→ What is required: Look through the listing below and give the number of lines that hold "buffer". Say nothing more.

※

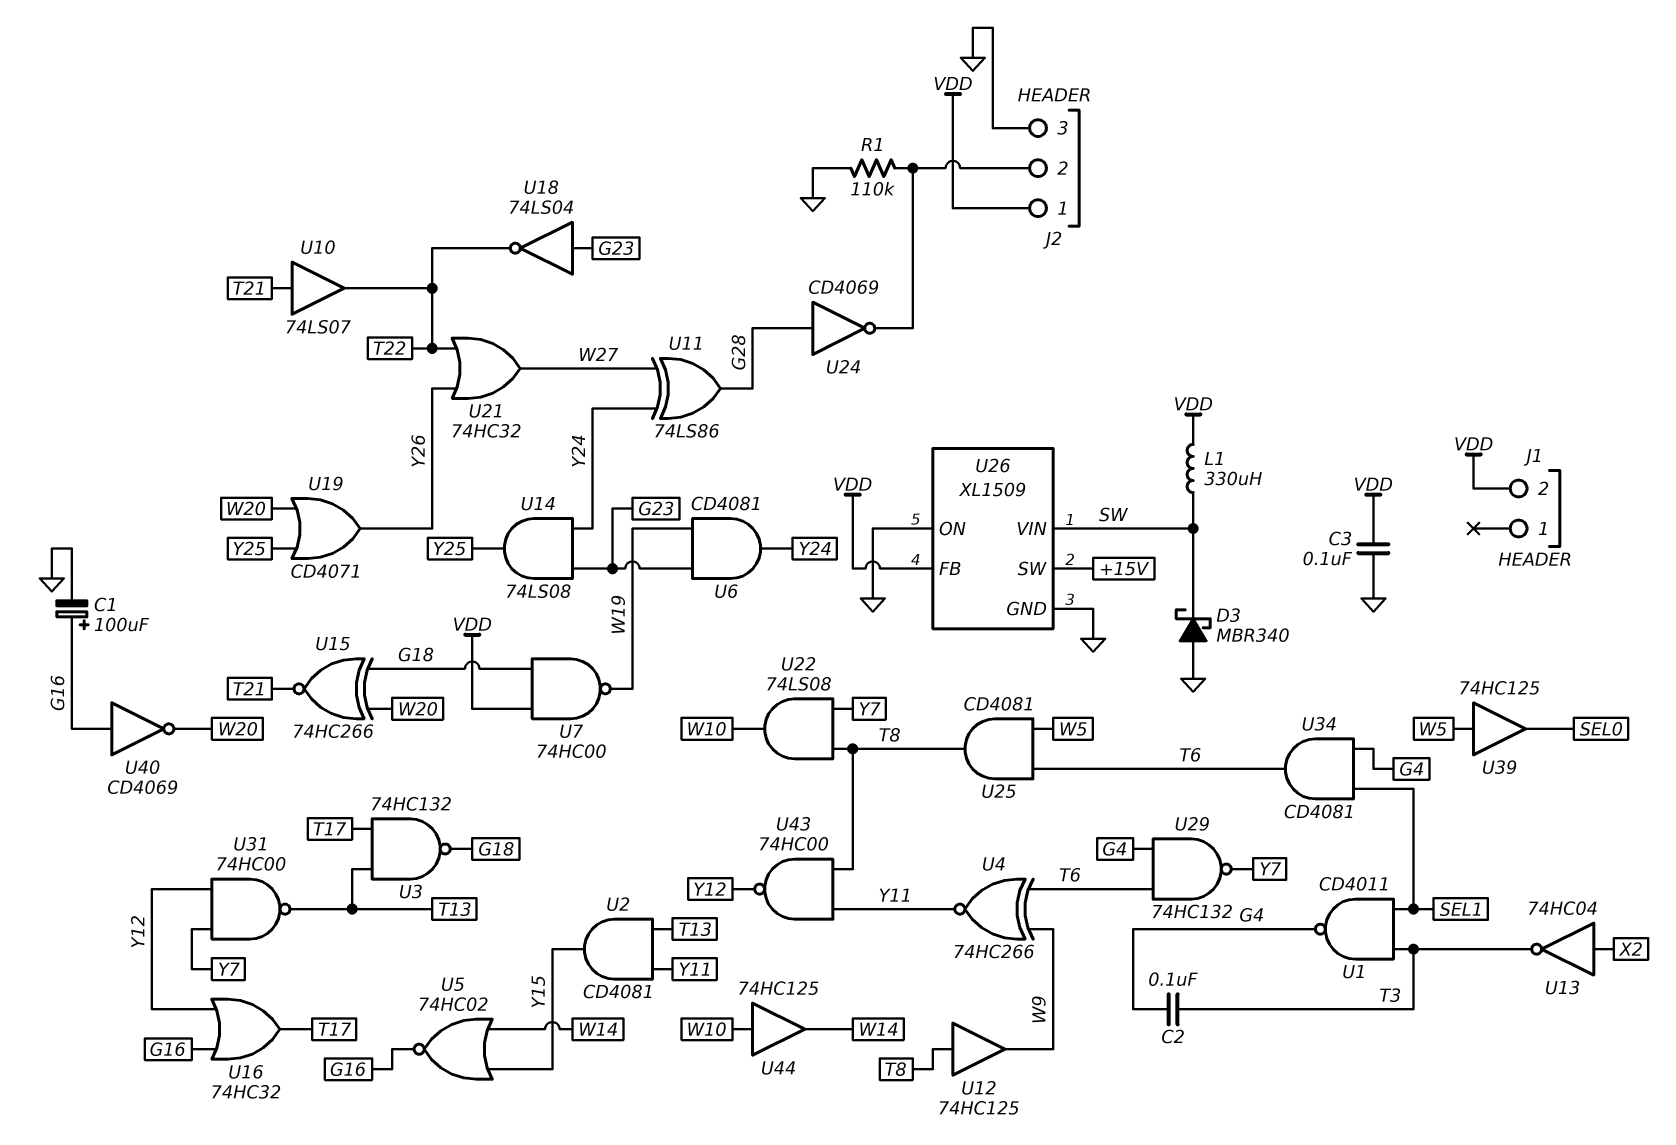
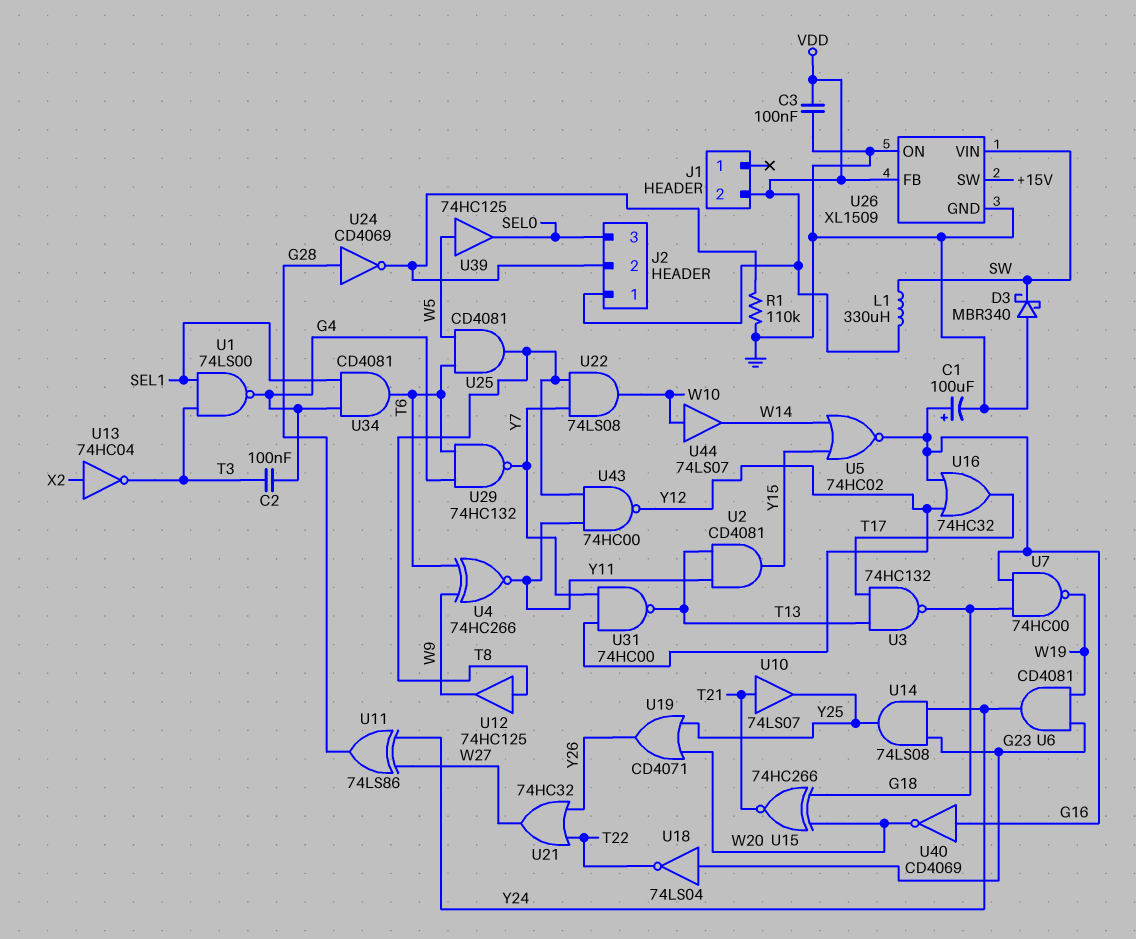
J2 pin 3: GND -> SEL0
U1: NAND CD4011 (in SEL1, in T3, out G4) -> NAND 74LS00 (in SEL1, in T3, out G4)
U7: NAND 74HC00 (in G18, in VDD, out W19) -> NAND 74HC00 (in G16, in G18, out W19)
U10: buffer 74LS07 (in T21, out T22) -> buffer 74LS07 (in T21, out Y25)
U44: buffer 74HC125 (in W10, out W14) -> buffer 74LS07 (in W10, out W14)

※

→ Output for this exercise: 2